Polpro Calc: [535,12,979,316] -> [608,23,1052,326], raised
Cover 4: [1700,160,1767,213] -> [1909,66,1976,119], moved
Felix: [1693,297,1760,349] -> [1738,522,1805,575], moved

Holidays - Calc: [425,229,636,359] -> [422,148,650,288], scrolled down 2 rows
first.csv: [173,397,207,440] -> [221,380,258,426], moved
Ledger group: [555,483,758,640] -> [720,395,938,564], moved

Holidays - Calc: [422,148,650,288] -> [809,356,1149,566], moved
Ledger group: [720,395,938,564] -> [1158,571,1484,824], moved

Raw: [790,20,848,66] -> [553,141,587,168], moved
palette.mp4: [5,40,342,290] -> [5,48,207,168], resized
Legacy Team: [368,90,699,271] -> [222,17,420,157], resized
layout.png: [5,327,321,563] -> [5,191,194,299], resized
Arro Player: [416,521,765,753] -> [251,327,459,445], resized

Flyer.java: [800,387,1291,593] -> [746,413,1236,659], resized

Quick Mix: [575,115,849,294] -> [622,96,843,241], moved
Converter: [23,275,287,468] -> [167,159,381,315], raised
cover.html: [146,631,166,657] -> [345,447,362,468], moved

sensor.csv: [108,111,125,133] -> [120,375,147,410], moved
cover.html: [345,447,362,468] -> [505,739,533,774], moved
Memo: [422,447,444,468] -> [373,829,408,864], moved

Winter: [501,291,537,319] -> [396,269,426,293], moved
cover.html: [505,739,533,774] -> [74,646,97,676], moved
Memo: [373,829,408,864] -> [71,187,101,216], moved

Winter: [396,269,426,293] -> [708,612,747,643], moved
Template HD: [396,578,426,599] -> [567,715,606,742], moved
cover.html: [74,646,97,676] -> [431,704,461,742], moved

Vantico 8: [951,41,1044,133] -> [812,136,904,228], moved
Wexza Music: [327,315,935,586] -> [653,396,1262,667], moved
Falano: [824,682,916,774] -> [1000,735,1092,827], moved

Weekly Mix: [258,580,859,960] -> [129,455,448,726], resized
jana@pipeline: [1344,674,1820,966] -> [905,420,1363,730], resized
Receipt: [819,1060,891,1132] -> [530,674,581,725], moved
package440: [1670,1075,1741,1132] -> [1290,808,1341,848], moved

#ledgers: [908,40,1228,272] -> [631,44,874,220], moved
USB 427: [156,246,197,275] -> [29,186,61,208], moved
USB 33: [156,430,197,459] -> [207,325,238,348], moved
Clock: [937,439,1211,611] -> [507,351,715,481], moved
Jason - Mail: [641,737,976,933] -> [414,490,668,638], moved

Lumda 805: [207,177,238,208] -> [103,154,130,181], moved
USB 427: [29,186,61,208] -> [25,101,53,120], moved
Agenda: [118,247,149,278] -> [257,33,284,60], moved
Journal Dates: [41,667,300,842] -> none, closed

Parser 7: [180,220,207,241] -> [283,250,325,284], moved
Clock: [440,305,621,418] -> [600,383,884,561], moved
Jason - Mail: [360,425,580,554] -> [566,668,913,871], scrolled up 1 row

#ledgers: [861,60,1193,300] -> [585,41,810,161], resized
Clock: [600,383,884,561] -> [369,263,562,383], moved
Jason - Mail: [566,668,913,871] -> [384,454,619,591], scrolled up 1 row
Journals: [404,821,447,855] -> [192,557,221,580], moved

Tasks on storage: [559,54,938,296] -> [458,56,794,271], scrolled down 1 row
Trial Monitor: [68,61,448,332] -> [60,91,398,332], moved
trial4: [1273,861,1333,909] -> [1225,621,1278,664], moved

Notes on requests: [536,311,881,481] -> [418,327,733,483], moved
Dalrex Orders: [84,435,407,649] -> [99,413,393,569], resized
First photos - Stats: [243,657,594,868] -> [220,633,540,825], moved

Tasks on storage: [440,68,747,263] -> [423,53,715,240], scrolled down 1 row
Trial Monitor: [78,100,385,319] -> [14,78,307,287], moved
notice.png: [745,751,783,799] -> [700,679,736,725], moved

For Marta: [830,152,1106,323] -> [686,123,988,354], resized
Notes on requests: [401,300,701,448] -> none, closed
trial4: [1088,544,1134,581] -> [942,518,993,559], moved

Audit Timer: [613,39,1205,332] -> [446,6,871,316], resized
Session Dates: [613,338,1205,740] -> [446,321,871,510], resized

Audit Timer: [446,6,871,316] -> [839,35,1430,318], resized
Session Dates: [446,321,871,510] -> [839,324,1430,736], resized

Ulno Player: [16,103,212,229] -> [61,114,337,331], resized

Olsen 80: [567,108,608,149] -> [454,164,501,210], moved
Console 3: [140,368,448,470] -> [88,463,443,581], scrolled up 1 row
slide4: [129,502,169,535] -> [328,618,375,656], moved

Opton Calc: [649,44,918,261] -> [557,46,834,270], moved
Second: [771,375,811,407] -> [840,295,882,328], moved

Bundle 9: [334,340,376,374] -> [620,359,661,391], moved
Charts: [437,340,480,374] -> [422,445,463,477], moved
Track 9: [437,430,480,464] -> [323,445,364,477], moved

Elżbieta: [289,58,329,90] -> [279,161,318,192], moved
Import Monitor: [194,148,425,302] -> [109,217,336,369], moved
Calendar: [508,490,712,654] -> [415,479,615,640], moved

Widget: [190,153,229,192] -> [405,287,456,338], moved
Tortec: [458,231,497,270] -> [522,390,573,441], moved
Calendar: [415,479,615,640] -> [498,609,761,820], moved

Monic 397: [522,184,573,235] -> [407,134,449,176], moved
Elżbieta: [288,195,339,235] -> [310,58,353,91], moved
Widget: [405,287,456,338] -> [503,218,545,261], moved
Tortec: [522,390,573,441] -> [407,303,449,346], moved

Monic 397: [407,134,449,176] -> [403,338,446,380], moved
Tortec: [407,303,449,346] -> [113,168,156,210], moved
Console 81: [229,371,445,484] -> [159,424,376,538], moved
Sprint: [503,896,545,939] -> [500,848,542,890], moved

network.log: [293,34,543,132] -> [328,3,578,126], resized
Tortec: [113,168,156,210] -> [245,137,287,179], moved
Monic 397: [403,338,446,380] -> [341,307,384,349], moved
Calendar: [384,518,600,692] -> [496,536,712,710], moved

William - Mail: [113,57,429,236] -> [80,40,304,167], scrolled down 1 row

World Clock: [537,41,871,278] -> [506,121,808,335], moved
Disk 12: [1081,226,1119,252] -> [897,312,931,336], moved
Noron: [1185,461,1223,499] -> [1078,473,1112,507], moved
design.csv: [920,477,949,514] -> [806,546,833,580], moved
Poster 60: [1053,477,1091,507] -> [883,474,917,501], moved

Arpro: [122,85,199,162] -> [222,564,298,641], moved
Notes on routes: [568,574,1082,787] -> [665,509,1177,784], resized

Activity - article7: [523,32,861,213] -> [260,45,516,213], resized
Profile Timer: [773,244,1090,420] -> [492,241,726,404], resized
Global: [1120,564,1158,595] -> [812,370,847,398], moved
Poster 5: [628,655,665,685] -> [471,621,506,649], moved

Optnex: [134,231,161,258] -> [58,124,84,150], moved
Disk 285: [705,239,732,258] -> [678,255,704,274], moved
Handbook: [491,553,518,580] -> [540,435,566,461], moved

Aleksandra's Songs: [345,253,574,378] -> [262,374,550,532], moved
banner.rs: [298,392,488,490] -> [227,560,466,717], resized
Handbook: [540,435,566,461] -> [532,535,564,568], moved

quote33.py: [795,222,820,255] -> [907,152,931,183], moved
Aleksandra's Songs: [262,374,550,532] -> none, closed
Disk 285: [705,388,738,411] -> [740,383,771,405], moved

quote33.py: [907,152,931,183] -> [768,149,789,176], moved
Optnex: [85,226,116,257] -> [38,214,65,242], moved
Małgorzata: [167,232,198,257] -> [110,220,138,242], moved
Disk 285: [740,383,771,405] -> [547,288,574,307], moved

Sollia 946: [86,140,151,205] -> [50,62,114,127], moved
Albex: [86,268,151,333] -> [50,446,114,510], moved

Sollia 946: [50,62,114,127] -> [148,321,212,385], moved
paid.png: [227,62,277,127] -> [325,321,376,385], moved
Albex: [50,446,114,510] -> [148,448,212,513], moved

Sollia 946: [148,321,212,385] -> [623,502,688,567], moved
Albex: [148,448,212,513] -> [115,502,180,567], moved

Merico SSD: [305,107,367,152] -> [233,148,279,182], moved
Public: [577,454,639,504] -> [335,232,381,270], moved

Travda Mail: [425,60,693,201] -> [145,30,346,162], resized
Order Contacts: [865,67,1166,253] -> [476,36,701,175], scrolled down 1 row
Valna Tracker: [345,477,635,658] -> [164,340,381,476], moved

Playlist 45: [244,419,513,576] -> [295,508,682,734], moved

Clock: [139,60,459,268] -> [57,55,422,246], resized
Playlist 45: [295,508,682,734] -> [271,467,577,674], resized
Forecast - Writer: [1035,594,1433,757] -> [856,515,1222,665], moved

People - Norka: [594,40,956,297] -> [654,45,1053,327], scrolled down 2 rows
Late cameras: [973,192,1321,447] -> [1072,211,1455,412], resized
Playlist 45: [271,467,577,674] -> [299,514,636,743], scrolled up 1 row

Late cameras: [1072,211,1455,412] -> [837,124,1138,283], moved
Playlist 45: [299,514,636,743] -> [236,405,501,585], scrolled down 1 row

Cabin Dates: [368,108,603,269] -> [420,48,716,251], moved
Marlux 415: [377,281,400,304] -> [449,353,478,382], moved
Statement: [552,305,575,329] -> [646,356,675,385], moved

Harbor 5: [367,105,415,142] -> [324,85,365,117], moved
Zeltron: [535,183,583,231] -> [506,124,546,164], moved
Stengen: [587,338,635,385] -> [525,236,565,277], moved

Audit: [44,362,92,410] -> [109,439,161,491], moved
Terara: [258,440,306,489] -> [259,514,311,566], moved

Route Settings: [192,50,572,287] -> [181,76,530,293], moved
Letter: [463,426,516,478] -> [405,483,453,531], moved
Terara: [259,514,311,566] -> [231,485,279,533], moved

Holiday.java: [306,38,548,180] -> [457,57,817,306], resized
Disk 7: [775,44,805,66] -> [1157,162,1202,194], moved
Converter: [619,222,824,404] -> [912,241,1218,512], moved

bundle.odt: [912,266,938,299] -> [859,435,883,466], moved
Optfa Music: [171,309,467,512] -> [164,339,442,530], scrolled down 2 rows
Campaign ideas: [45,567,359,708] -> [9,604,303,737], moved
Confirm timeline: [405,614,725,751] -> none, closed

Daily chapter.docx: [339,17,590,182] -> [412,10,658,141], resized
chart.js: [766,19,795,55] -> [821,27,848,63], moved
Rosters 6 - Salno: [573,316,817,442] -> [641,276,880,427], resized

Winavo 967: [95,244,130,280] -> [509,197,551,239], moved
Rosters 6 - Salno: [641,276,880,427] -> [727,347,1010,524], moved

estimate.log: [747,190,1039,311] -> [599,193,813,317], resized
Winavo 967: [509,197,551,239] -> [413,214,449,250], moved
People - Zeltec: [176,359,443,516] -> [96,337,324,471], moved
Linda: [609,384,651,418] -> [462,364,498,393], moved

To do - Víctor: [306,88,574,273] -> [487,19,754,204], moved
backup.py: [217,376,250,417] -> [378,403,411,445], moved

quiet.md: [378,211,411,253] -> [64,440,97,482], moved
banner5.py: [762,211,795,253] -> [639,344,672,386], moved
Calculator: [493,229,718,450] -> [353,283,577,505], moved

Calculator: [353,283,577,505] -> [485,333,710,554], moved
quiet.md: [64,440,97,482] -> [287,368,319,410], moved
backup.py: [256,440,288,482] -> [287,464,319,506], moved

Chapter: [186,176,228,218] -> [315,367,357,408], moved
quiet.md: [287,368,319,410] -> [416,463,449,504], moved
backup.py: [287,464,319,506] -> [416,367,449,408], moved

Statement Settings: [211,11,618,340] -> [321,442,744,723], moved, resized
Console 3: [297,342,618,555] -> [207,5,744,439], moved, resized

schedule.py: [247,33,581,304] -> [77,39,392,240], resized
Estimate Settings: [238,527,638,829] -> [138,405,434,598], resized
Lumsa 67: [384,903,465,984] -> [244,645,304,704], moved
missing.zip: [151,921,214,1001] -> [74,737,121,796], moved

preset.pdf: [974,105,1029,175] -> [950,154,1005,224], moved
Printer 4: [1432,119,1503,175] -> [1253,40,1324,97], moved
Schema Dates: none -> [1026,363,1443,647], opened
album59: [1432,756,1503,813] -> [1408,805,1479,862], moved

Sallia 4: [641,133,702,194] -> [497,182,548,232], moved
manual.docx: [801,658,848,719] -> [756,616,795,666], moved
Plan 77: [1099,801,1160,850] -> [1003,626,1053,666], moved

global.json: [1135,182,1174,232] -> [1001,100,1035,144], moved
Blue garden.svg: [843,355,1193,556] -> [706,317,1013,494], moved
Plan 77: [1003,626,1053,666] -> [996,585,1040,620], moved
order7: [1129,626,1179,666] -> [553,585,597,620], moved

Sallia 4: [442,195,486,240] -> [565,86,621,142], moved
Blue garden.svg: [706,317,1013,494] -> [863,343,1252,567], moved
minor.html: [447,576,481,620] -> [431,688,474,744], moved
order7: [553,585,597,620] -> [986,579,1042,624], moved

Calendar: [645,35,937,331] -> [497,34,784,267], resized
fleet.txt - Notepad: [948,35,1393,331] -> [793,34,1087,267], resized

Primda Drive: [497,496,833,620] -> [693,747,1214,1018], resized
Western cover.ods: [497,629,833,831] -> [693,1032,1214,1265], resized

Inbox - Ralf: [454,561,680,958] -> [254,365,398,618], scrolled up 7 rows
------------------------------------------------------------------------
* WHAT TO PRODUCE
In the listing above, find the line with "Terara: [259,514,311,566] ->" and the line with "Converter: [619,222,824,404] ->", then print exactly those two lines and every line between them, and nothing more.

* TASK OUTPUT
Terara: [259,514,311,566] -> [231,485,279,533], moved

Holiday.java: [306,38,548,180] -> [457,57,817,306], resized
Disk 7: [775,44,805,66] -> [1157,162,1202,194], moved
Converter: [619,222,824,404] -> [912,241,1218,512], moved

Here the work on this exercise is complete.